**Exercise details**
Nothing but the lines from the one with "(524, 363) = (465, 176): orange" through the last line of the data should be restated, each word for word.

____ Supplied data

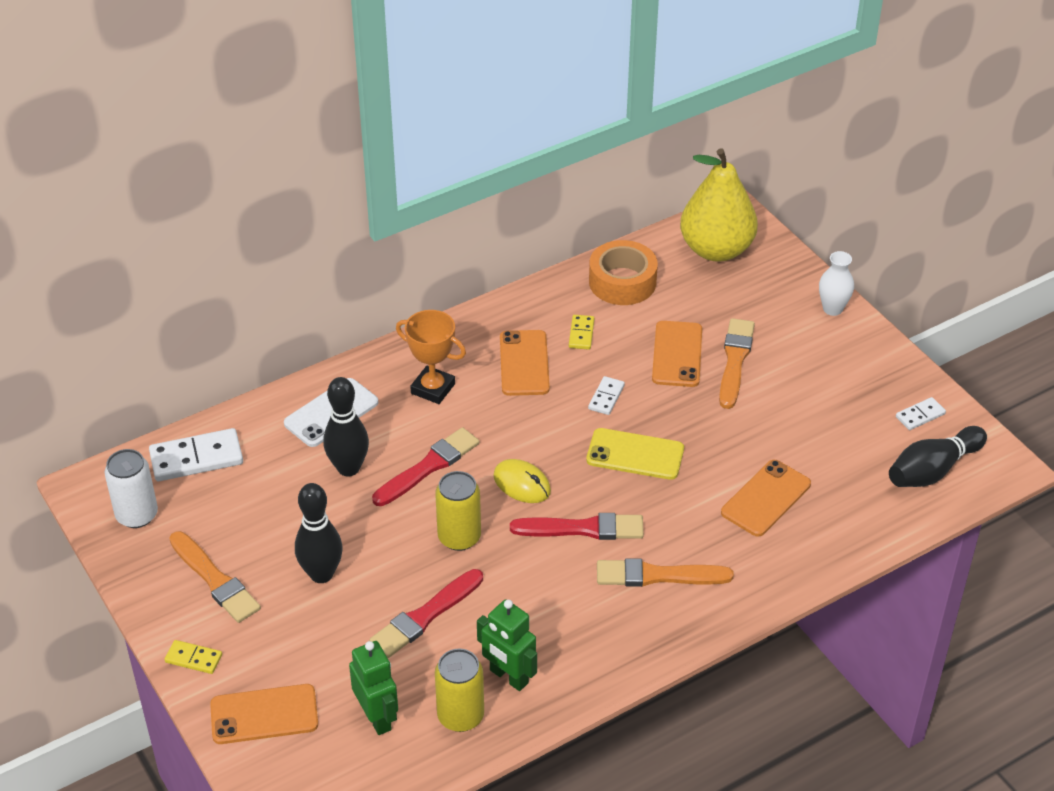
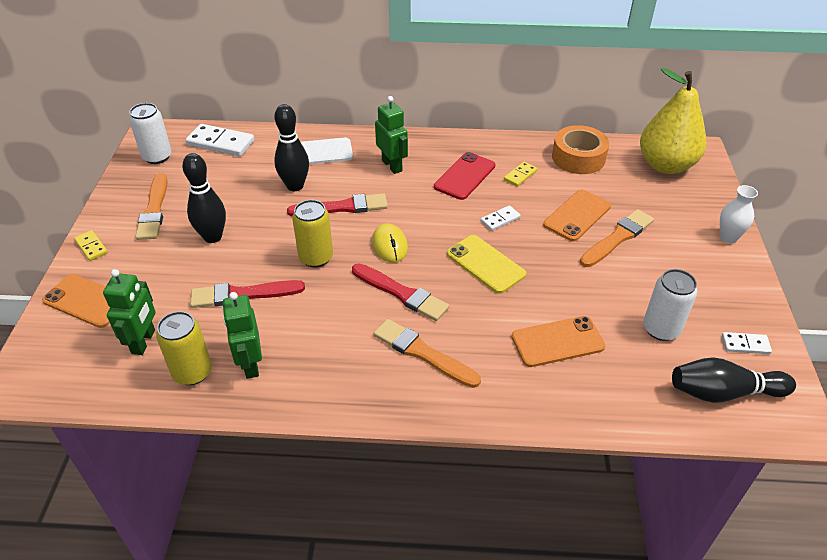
camera: 35 degrees right, 0 degrees up
(433, 389) = (392, 166): orange trophy -> green robot
(524, 363) = (465, 176): orange phone -> red phone
(842, 438) = (661, 329): none -> white can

________

**Completed task**
(524, 363) = (465, 176): orange phone -> red phone
(842, 438) = (661, 329): none -> white can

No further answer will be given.